Problem statement:
Repeat the records below exactly, beginning at the first line and finishing with the line that contains "R1: 47k (RESET, VA) -> 8.2k (RESET, VA)".

(Materials provided)

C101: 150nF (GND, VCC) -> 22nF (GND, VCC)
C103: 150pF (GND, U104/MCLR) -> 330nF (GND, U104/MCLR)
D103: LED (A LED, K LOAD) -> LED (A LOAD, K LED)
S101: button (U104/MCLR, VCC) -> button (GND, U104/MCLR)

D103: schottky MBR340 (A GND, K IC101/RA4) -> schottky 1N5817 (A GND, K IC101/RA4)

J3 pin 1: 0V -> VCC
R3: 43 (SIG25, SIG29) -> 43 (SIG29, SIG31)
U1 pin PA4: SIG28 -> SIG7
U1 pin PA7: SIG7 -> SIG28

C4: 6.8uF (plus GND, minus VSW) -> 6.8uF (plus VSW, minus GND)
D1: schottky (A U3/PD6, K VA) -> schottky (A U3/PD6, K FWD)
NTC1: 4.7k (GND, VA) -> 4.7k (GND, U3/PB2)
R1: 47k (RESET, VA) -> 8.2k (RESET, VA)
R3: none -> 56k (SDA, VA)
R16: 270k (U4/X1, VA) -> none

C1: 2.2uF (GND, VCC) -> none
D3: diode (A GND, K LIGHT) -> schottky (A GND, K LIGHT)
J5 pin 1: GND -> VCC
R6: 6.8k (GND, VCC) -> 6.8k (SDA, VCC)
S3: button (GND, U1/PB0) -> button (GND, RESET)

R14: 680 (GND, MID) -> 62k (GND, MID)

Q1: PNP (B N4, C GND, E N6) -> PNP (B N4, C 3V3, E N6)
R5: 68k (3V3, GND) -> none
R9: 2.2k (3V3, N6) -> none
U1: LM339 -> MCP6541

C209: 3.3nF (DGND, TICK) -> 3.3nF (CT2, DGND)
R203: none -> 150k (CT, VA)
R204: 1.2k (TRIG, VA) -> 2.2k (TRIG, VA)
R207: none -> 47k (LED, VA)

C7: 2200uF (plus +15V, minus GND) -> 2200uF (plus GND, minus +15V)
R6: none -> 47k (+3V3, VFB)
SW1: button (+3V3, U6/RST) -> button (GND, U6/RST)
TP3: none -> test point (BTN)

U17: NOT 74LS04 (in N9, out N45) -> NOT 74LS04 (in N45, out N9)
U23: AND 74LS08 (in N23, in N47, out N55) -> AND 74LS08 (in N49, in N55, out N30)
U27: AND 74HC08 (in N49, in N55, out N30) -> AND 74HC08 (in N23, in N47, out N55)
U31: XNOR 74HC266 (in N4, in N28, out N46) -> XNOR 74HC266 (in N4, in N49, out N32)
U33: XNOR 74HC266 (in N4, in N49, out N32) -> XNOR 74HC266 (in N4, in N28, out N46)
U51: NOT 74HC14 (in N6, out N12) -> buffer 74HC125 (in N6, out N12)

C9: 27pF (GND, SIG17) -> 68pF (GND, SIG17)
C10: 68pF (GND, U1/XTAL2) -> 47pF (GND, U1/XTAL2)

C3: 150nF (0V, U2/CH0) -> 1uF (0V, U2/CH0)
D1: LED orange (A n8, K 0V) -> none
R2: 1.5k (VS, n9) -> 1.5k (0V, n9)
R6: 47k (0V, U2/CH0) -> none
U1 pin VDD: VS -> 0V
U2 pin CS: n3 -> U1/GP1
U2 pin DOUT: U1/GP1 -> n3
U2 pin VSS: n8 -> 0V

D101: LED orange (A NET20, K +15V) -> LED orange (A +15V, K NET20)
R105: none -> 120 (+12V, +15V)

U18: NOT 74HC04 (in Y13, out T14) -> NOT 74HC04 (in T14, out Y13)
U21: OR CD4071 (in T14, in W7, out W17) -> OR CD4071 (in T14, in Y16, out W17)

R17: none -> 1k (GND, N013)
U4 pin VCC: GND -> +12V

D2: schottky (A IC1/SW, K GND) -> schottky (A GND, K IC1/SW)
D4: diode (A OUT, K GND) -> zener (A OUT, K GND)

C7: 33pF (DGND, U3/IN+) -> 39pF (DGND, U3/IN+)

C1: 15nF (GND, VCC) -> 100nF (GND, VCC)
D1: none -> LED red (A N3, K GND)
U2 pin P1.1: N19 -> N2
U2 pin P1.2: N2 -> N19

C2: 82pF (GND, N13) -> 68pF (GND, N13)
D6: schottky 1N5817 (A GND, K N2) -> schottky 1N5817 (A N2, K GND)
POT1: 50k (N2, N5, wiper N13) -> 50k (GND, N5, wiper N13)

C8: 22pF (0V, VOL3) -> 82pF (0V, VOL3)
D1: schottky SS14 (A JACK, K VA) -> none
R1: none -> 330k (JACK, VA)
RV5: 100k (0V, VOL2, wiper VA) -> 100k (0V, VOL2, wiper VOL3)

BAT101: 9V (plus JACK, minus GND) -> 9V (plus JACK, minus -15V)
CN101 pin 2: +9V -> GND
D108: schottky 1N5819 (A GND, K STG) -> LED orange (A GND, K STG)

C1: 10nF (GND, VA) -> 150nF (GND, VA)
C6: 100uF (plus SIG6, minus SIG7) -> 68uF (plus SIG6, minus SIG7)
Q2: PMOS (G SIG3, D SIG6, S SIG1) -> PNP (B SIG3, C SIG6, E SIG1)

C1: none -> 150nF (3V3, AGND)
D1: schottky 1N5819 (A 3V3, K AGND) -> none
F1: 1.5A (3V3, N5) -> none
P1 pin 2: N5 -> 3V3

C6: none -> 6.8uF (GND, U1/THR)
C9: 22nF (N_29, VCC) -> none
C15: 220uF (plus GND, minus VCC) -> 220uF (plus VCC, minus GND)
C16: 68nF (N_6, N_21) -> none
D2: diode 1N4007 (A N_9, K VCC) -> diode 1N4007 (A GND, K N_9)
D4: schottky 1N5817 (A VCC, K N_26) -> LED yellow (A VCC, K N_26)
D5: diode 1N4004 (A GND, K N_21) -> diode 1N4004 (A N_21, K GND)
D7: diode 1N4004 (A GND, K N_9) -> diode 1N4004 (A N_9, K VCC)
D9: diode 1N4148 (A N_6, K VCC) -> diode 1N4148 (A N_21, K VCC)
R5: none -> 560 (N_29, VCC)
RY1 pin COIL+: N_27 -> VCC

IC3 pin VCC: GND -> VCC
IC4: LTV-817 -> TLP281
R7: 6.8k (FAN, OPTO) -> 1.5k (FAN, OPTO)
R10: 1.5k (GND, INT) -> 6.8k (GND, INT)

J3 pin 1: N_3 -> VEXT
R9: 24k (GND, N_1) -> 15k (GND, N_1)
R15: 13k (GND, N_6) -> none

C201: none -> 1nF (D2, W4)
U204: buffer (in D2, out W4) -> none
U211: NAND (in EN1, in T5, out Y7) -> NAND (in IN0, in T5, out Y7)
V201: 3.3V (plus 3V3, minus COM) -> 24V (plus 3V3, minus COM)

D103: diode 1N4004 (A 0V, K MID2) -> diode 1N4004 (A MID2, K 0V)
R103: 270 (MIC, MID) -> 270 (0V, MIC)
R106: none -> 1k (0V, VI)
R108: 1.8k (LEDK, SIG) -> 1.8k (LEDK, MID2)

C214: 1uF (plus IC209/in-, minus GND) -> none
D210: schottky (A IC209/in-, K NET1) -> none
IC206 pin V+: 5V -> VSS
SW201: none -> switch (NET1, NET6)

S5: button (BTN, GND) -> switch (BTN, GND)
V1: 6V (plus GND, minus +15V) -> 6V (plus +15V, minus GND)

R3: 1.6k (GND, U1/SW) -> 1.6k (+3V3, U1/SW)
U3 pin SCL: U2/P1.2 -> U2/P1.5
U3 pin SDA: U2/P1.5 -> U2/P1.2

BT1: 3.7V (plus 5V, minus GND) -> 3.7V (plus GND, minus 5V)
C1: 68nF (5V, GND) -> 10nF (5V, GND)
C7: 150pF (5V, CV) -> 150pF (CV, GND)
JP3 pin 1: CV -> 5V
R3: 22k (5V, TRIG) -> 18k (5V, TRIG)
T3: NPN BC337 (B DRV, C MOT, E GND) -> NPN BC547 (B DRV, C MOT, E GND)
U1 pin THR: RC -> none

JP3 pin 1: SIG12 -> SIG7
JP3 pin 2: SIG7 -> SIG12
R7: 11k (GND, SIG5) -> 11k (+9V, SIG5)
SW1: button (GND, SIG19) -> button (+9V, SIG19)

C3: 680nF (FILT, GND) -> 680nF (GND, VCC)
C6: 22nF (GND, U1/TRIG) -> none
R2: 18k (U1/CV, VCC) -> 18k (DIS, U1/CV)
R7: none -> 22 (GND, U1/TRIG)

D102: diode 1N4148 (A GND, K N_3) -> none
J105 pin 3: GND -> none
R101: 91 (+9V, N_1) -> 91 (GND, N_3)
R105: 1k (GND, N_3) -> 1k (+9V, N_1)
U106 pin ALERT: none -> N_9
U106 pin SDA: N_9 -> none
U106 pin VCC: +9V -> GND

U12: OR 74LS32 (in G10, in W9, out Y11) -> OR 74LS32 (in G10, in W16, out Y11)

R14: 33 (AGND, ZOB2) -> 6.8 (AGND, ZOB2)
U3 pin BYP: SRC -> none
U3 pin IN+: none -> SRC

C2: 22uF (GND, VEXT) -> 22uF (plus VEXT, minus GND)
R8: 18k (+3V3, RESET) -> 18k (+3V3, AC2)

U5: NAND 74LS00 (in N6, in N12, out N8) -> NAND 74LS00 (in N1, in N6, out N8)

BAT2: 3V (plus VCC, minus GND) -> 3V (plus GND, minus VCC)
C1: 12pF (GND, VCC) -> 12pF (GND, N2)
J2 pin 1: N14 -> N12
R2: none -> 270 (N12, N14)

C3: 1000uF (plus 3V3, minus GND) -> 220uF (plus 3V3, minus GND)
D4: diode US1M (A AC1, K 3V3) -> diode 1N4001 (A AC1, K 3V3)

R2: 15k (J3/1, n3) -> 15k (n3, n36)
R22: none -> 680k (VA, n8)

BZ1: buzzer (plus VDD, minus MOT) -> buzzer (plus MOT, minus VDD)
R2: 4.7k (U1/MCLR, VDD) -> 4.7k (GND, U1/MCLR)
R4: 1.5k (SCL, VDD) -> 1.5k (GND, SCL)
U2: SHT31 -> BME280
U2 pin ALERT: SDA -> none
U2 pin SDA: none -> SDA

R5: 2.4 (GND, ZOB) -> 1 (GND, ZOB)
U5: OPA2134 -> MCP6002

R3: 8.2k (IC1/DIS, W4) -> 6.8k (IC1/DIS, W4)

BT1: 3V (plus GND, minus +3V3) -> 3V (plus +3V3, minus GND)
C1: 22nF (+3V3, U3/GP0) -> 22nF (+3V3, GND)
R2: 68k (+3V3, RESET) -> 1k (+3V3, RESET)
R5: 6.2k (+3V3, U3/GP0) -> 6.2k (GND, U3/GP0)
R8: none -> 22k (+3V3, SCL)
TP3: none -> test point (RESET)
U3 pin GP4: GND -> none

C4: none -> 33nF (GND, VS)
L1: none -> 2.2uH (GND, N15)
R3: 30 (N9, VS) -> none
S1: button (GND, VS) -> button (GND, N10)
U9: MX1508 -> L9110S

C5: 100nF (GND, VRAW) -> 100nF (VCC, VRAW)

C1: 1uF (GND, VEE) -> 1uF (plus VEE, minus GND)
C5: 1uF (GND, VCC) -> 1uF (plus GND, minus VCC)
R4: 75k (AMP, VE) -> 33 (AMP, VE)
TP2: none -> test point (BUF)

(End Materials provided)

Solution below:
C101: 150nF (GND, VCC) -> 22nF (GND, VCC)
C103: 150pF (GND, U104/MCLR) -> 330nF (GND, U104/MCLR)
D103: LED (A LED, K LOAD) -> LED (A LOAD, K LED)
S101: button (U104/MCLR, VCC) -> button (GND, U104/MCLR)

D103: schottky MBR340 (A GND, K IC101/RA4) -> schottky 1N5817 (A GND, K IC101/RA4)

J3 pin 1: 0V -> VCC
R3: 43 (SIG25, SIG29) -> 43 (SIG29, SIG31)
U1 pin PA4: SIG28 -> SIG7
U1 pin PA7: SIG7 -> SIG28

C4: 6.8uF (plus GND, minus VSW) -> 6.8uF (plus VSW, minus GND)
D1: schottky (A U3/PD6, K VA) -> schottky (A U3/PD6, K FWD)
NTC1: 4.7k (GND, VA) -> 4.7k (GND, U3/PB2)
R1: 47k (RESET, VA) -> 8.2k (RESET, VA)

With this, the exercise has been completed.